(SOURCE MATERIAL)
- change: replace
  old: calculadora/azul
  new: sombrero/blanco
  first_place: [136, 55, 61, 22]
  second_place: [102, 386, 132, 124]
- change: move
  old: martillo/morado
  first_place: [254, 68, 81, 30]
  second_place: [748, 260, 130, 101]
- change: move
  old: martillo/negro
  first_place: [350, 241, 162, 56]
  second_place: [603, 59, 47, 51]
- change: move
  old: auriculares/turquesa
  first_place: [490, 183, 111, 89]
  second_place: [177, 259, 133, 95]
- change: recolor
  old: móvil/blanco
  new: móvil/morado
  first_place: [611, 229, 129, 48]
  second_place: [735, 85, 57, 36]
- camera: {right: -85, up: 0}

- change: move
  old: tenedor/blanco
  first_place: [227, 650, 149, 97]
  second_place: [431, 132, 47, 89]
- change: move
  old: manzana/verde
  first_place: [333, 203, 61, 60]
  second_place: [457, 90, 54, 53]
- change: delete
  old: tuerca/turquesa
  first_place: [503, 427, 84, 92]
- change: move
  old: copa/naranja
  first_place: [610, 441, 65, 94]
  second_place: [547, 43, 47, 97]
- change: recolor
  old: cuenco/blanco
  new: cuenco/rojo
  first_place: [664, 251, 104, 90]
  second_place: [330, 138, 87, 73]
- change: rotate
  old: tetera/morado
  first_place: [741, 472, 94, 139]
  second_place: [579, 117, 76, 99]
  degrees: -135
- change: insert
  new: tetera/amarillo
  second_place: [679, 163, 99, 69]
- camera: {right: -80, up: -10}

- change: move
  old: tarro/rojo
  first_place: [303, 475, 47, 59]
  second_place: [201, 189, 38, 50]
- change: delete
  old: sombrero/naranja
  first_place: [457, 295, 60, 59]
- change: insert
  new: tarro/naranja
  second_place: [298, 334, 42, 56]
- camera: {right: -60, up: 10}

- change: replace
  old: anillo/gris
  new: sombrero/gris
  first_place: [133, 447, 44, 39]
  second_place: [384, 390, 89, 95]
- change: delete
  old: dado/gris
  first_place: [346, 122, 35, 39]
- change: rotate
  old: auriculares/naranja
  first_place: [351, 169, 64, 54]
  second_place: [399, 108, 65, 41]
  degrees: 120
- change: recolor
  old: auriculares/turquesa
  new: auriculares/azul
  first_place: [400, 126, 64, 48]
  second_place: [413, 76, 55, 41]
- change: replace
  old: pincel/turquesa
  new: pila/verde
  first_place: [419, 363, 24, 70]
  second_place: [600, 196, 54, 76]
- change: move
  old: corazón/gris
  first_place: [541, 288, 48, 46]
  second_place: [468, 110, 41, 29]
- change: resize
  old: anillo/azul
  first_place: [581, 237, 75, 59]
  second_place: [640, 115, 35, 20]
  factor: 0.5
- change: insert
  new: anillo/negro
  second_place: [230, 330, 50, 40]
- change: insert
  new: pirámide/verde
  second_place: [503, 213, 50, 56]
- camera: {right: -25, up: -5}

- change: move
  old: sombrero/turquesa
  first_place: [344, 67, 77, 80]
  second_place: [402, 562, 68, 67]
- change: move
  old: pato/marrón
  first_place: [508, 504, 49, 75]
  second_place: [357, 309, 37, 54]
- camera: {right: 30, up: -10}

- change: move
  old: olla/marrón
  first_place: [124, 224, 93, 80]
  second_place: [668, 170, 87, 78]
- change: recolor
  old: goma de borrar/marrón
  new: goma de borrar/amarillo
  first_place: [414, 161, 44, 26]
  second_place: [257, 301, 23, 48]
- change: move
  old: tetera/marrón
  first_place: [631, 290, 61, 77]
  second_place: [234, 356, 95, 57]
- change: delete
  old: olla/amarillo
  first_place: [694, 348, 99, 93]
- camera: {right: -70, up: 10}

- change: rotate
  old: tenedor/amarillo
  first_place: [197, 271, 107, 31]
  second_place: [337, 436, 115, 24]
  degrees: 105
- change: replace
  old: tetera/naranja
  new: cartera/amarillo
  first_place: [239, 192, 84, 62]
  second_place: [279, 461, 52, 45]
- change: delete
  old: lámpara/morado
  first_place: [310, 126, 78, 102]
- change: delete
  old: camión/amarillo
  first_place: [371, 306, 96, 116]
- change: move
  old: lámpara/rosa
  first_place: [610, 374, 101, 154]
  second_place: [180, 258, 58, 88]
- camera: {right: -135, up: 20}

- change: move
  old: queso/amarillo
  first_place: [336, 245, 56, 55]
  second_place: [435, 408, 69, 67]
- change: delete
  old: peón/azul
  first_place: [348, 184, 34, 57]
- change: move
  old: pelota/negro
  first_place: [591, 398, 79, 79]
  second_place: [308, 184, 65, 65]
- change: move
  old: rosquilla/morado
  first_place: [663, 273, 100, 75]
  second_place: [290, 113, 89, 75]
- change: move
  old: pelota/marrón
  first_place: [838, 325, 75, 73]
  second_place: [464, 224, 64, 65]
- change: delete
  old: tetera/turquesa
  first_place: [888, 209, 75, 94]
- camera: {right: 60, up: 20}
(End SOURCE MATERIAL)
WHAT TO PRODUCE: In the listing above, count each line that holds the string "martillo". Give the number only.

SOLVED PROBLEM: 2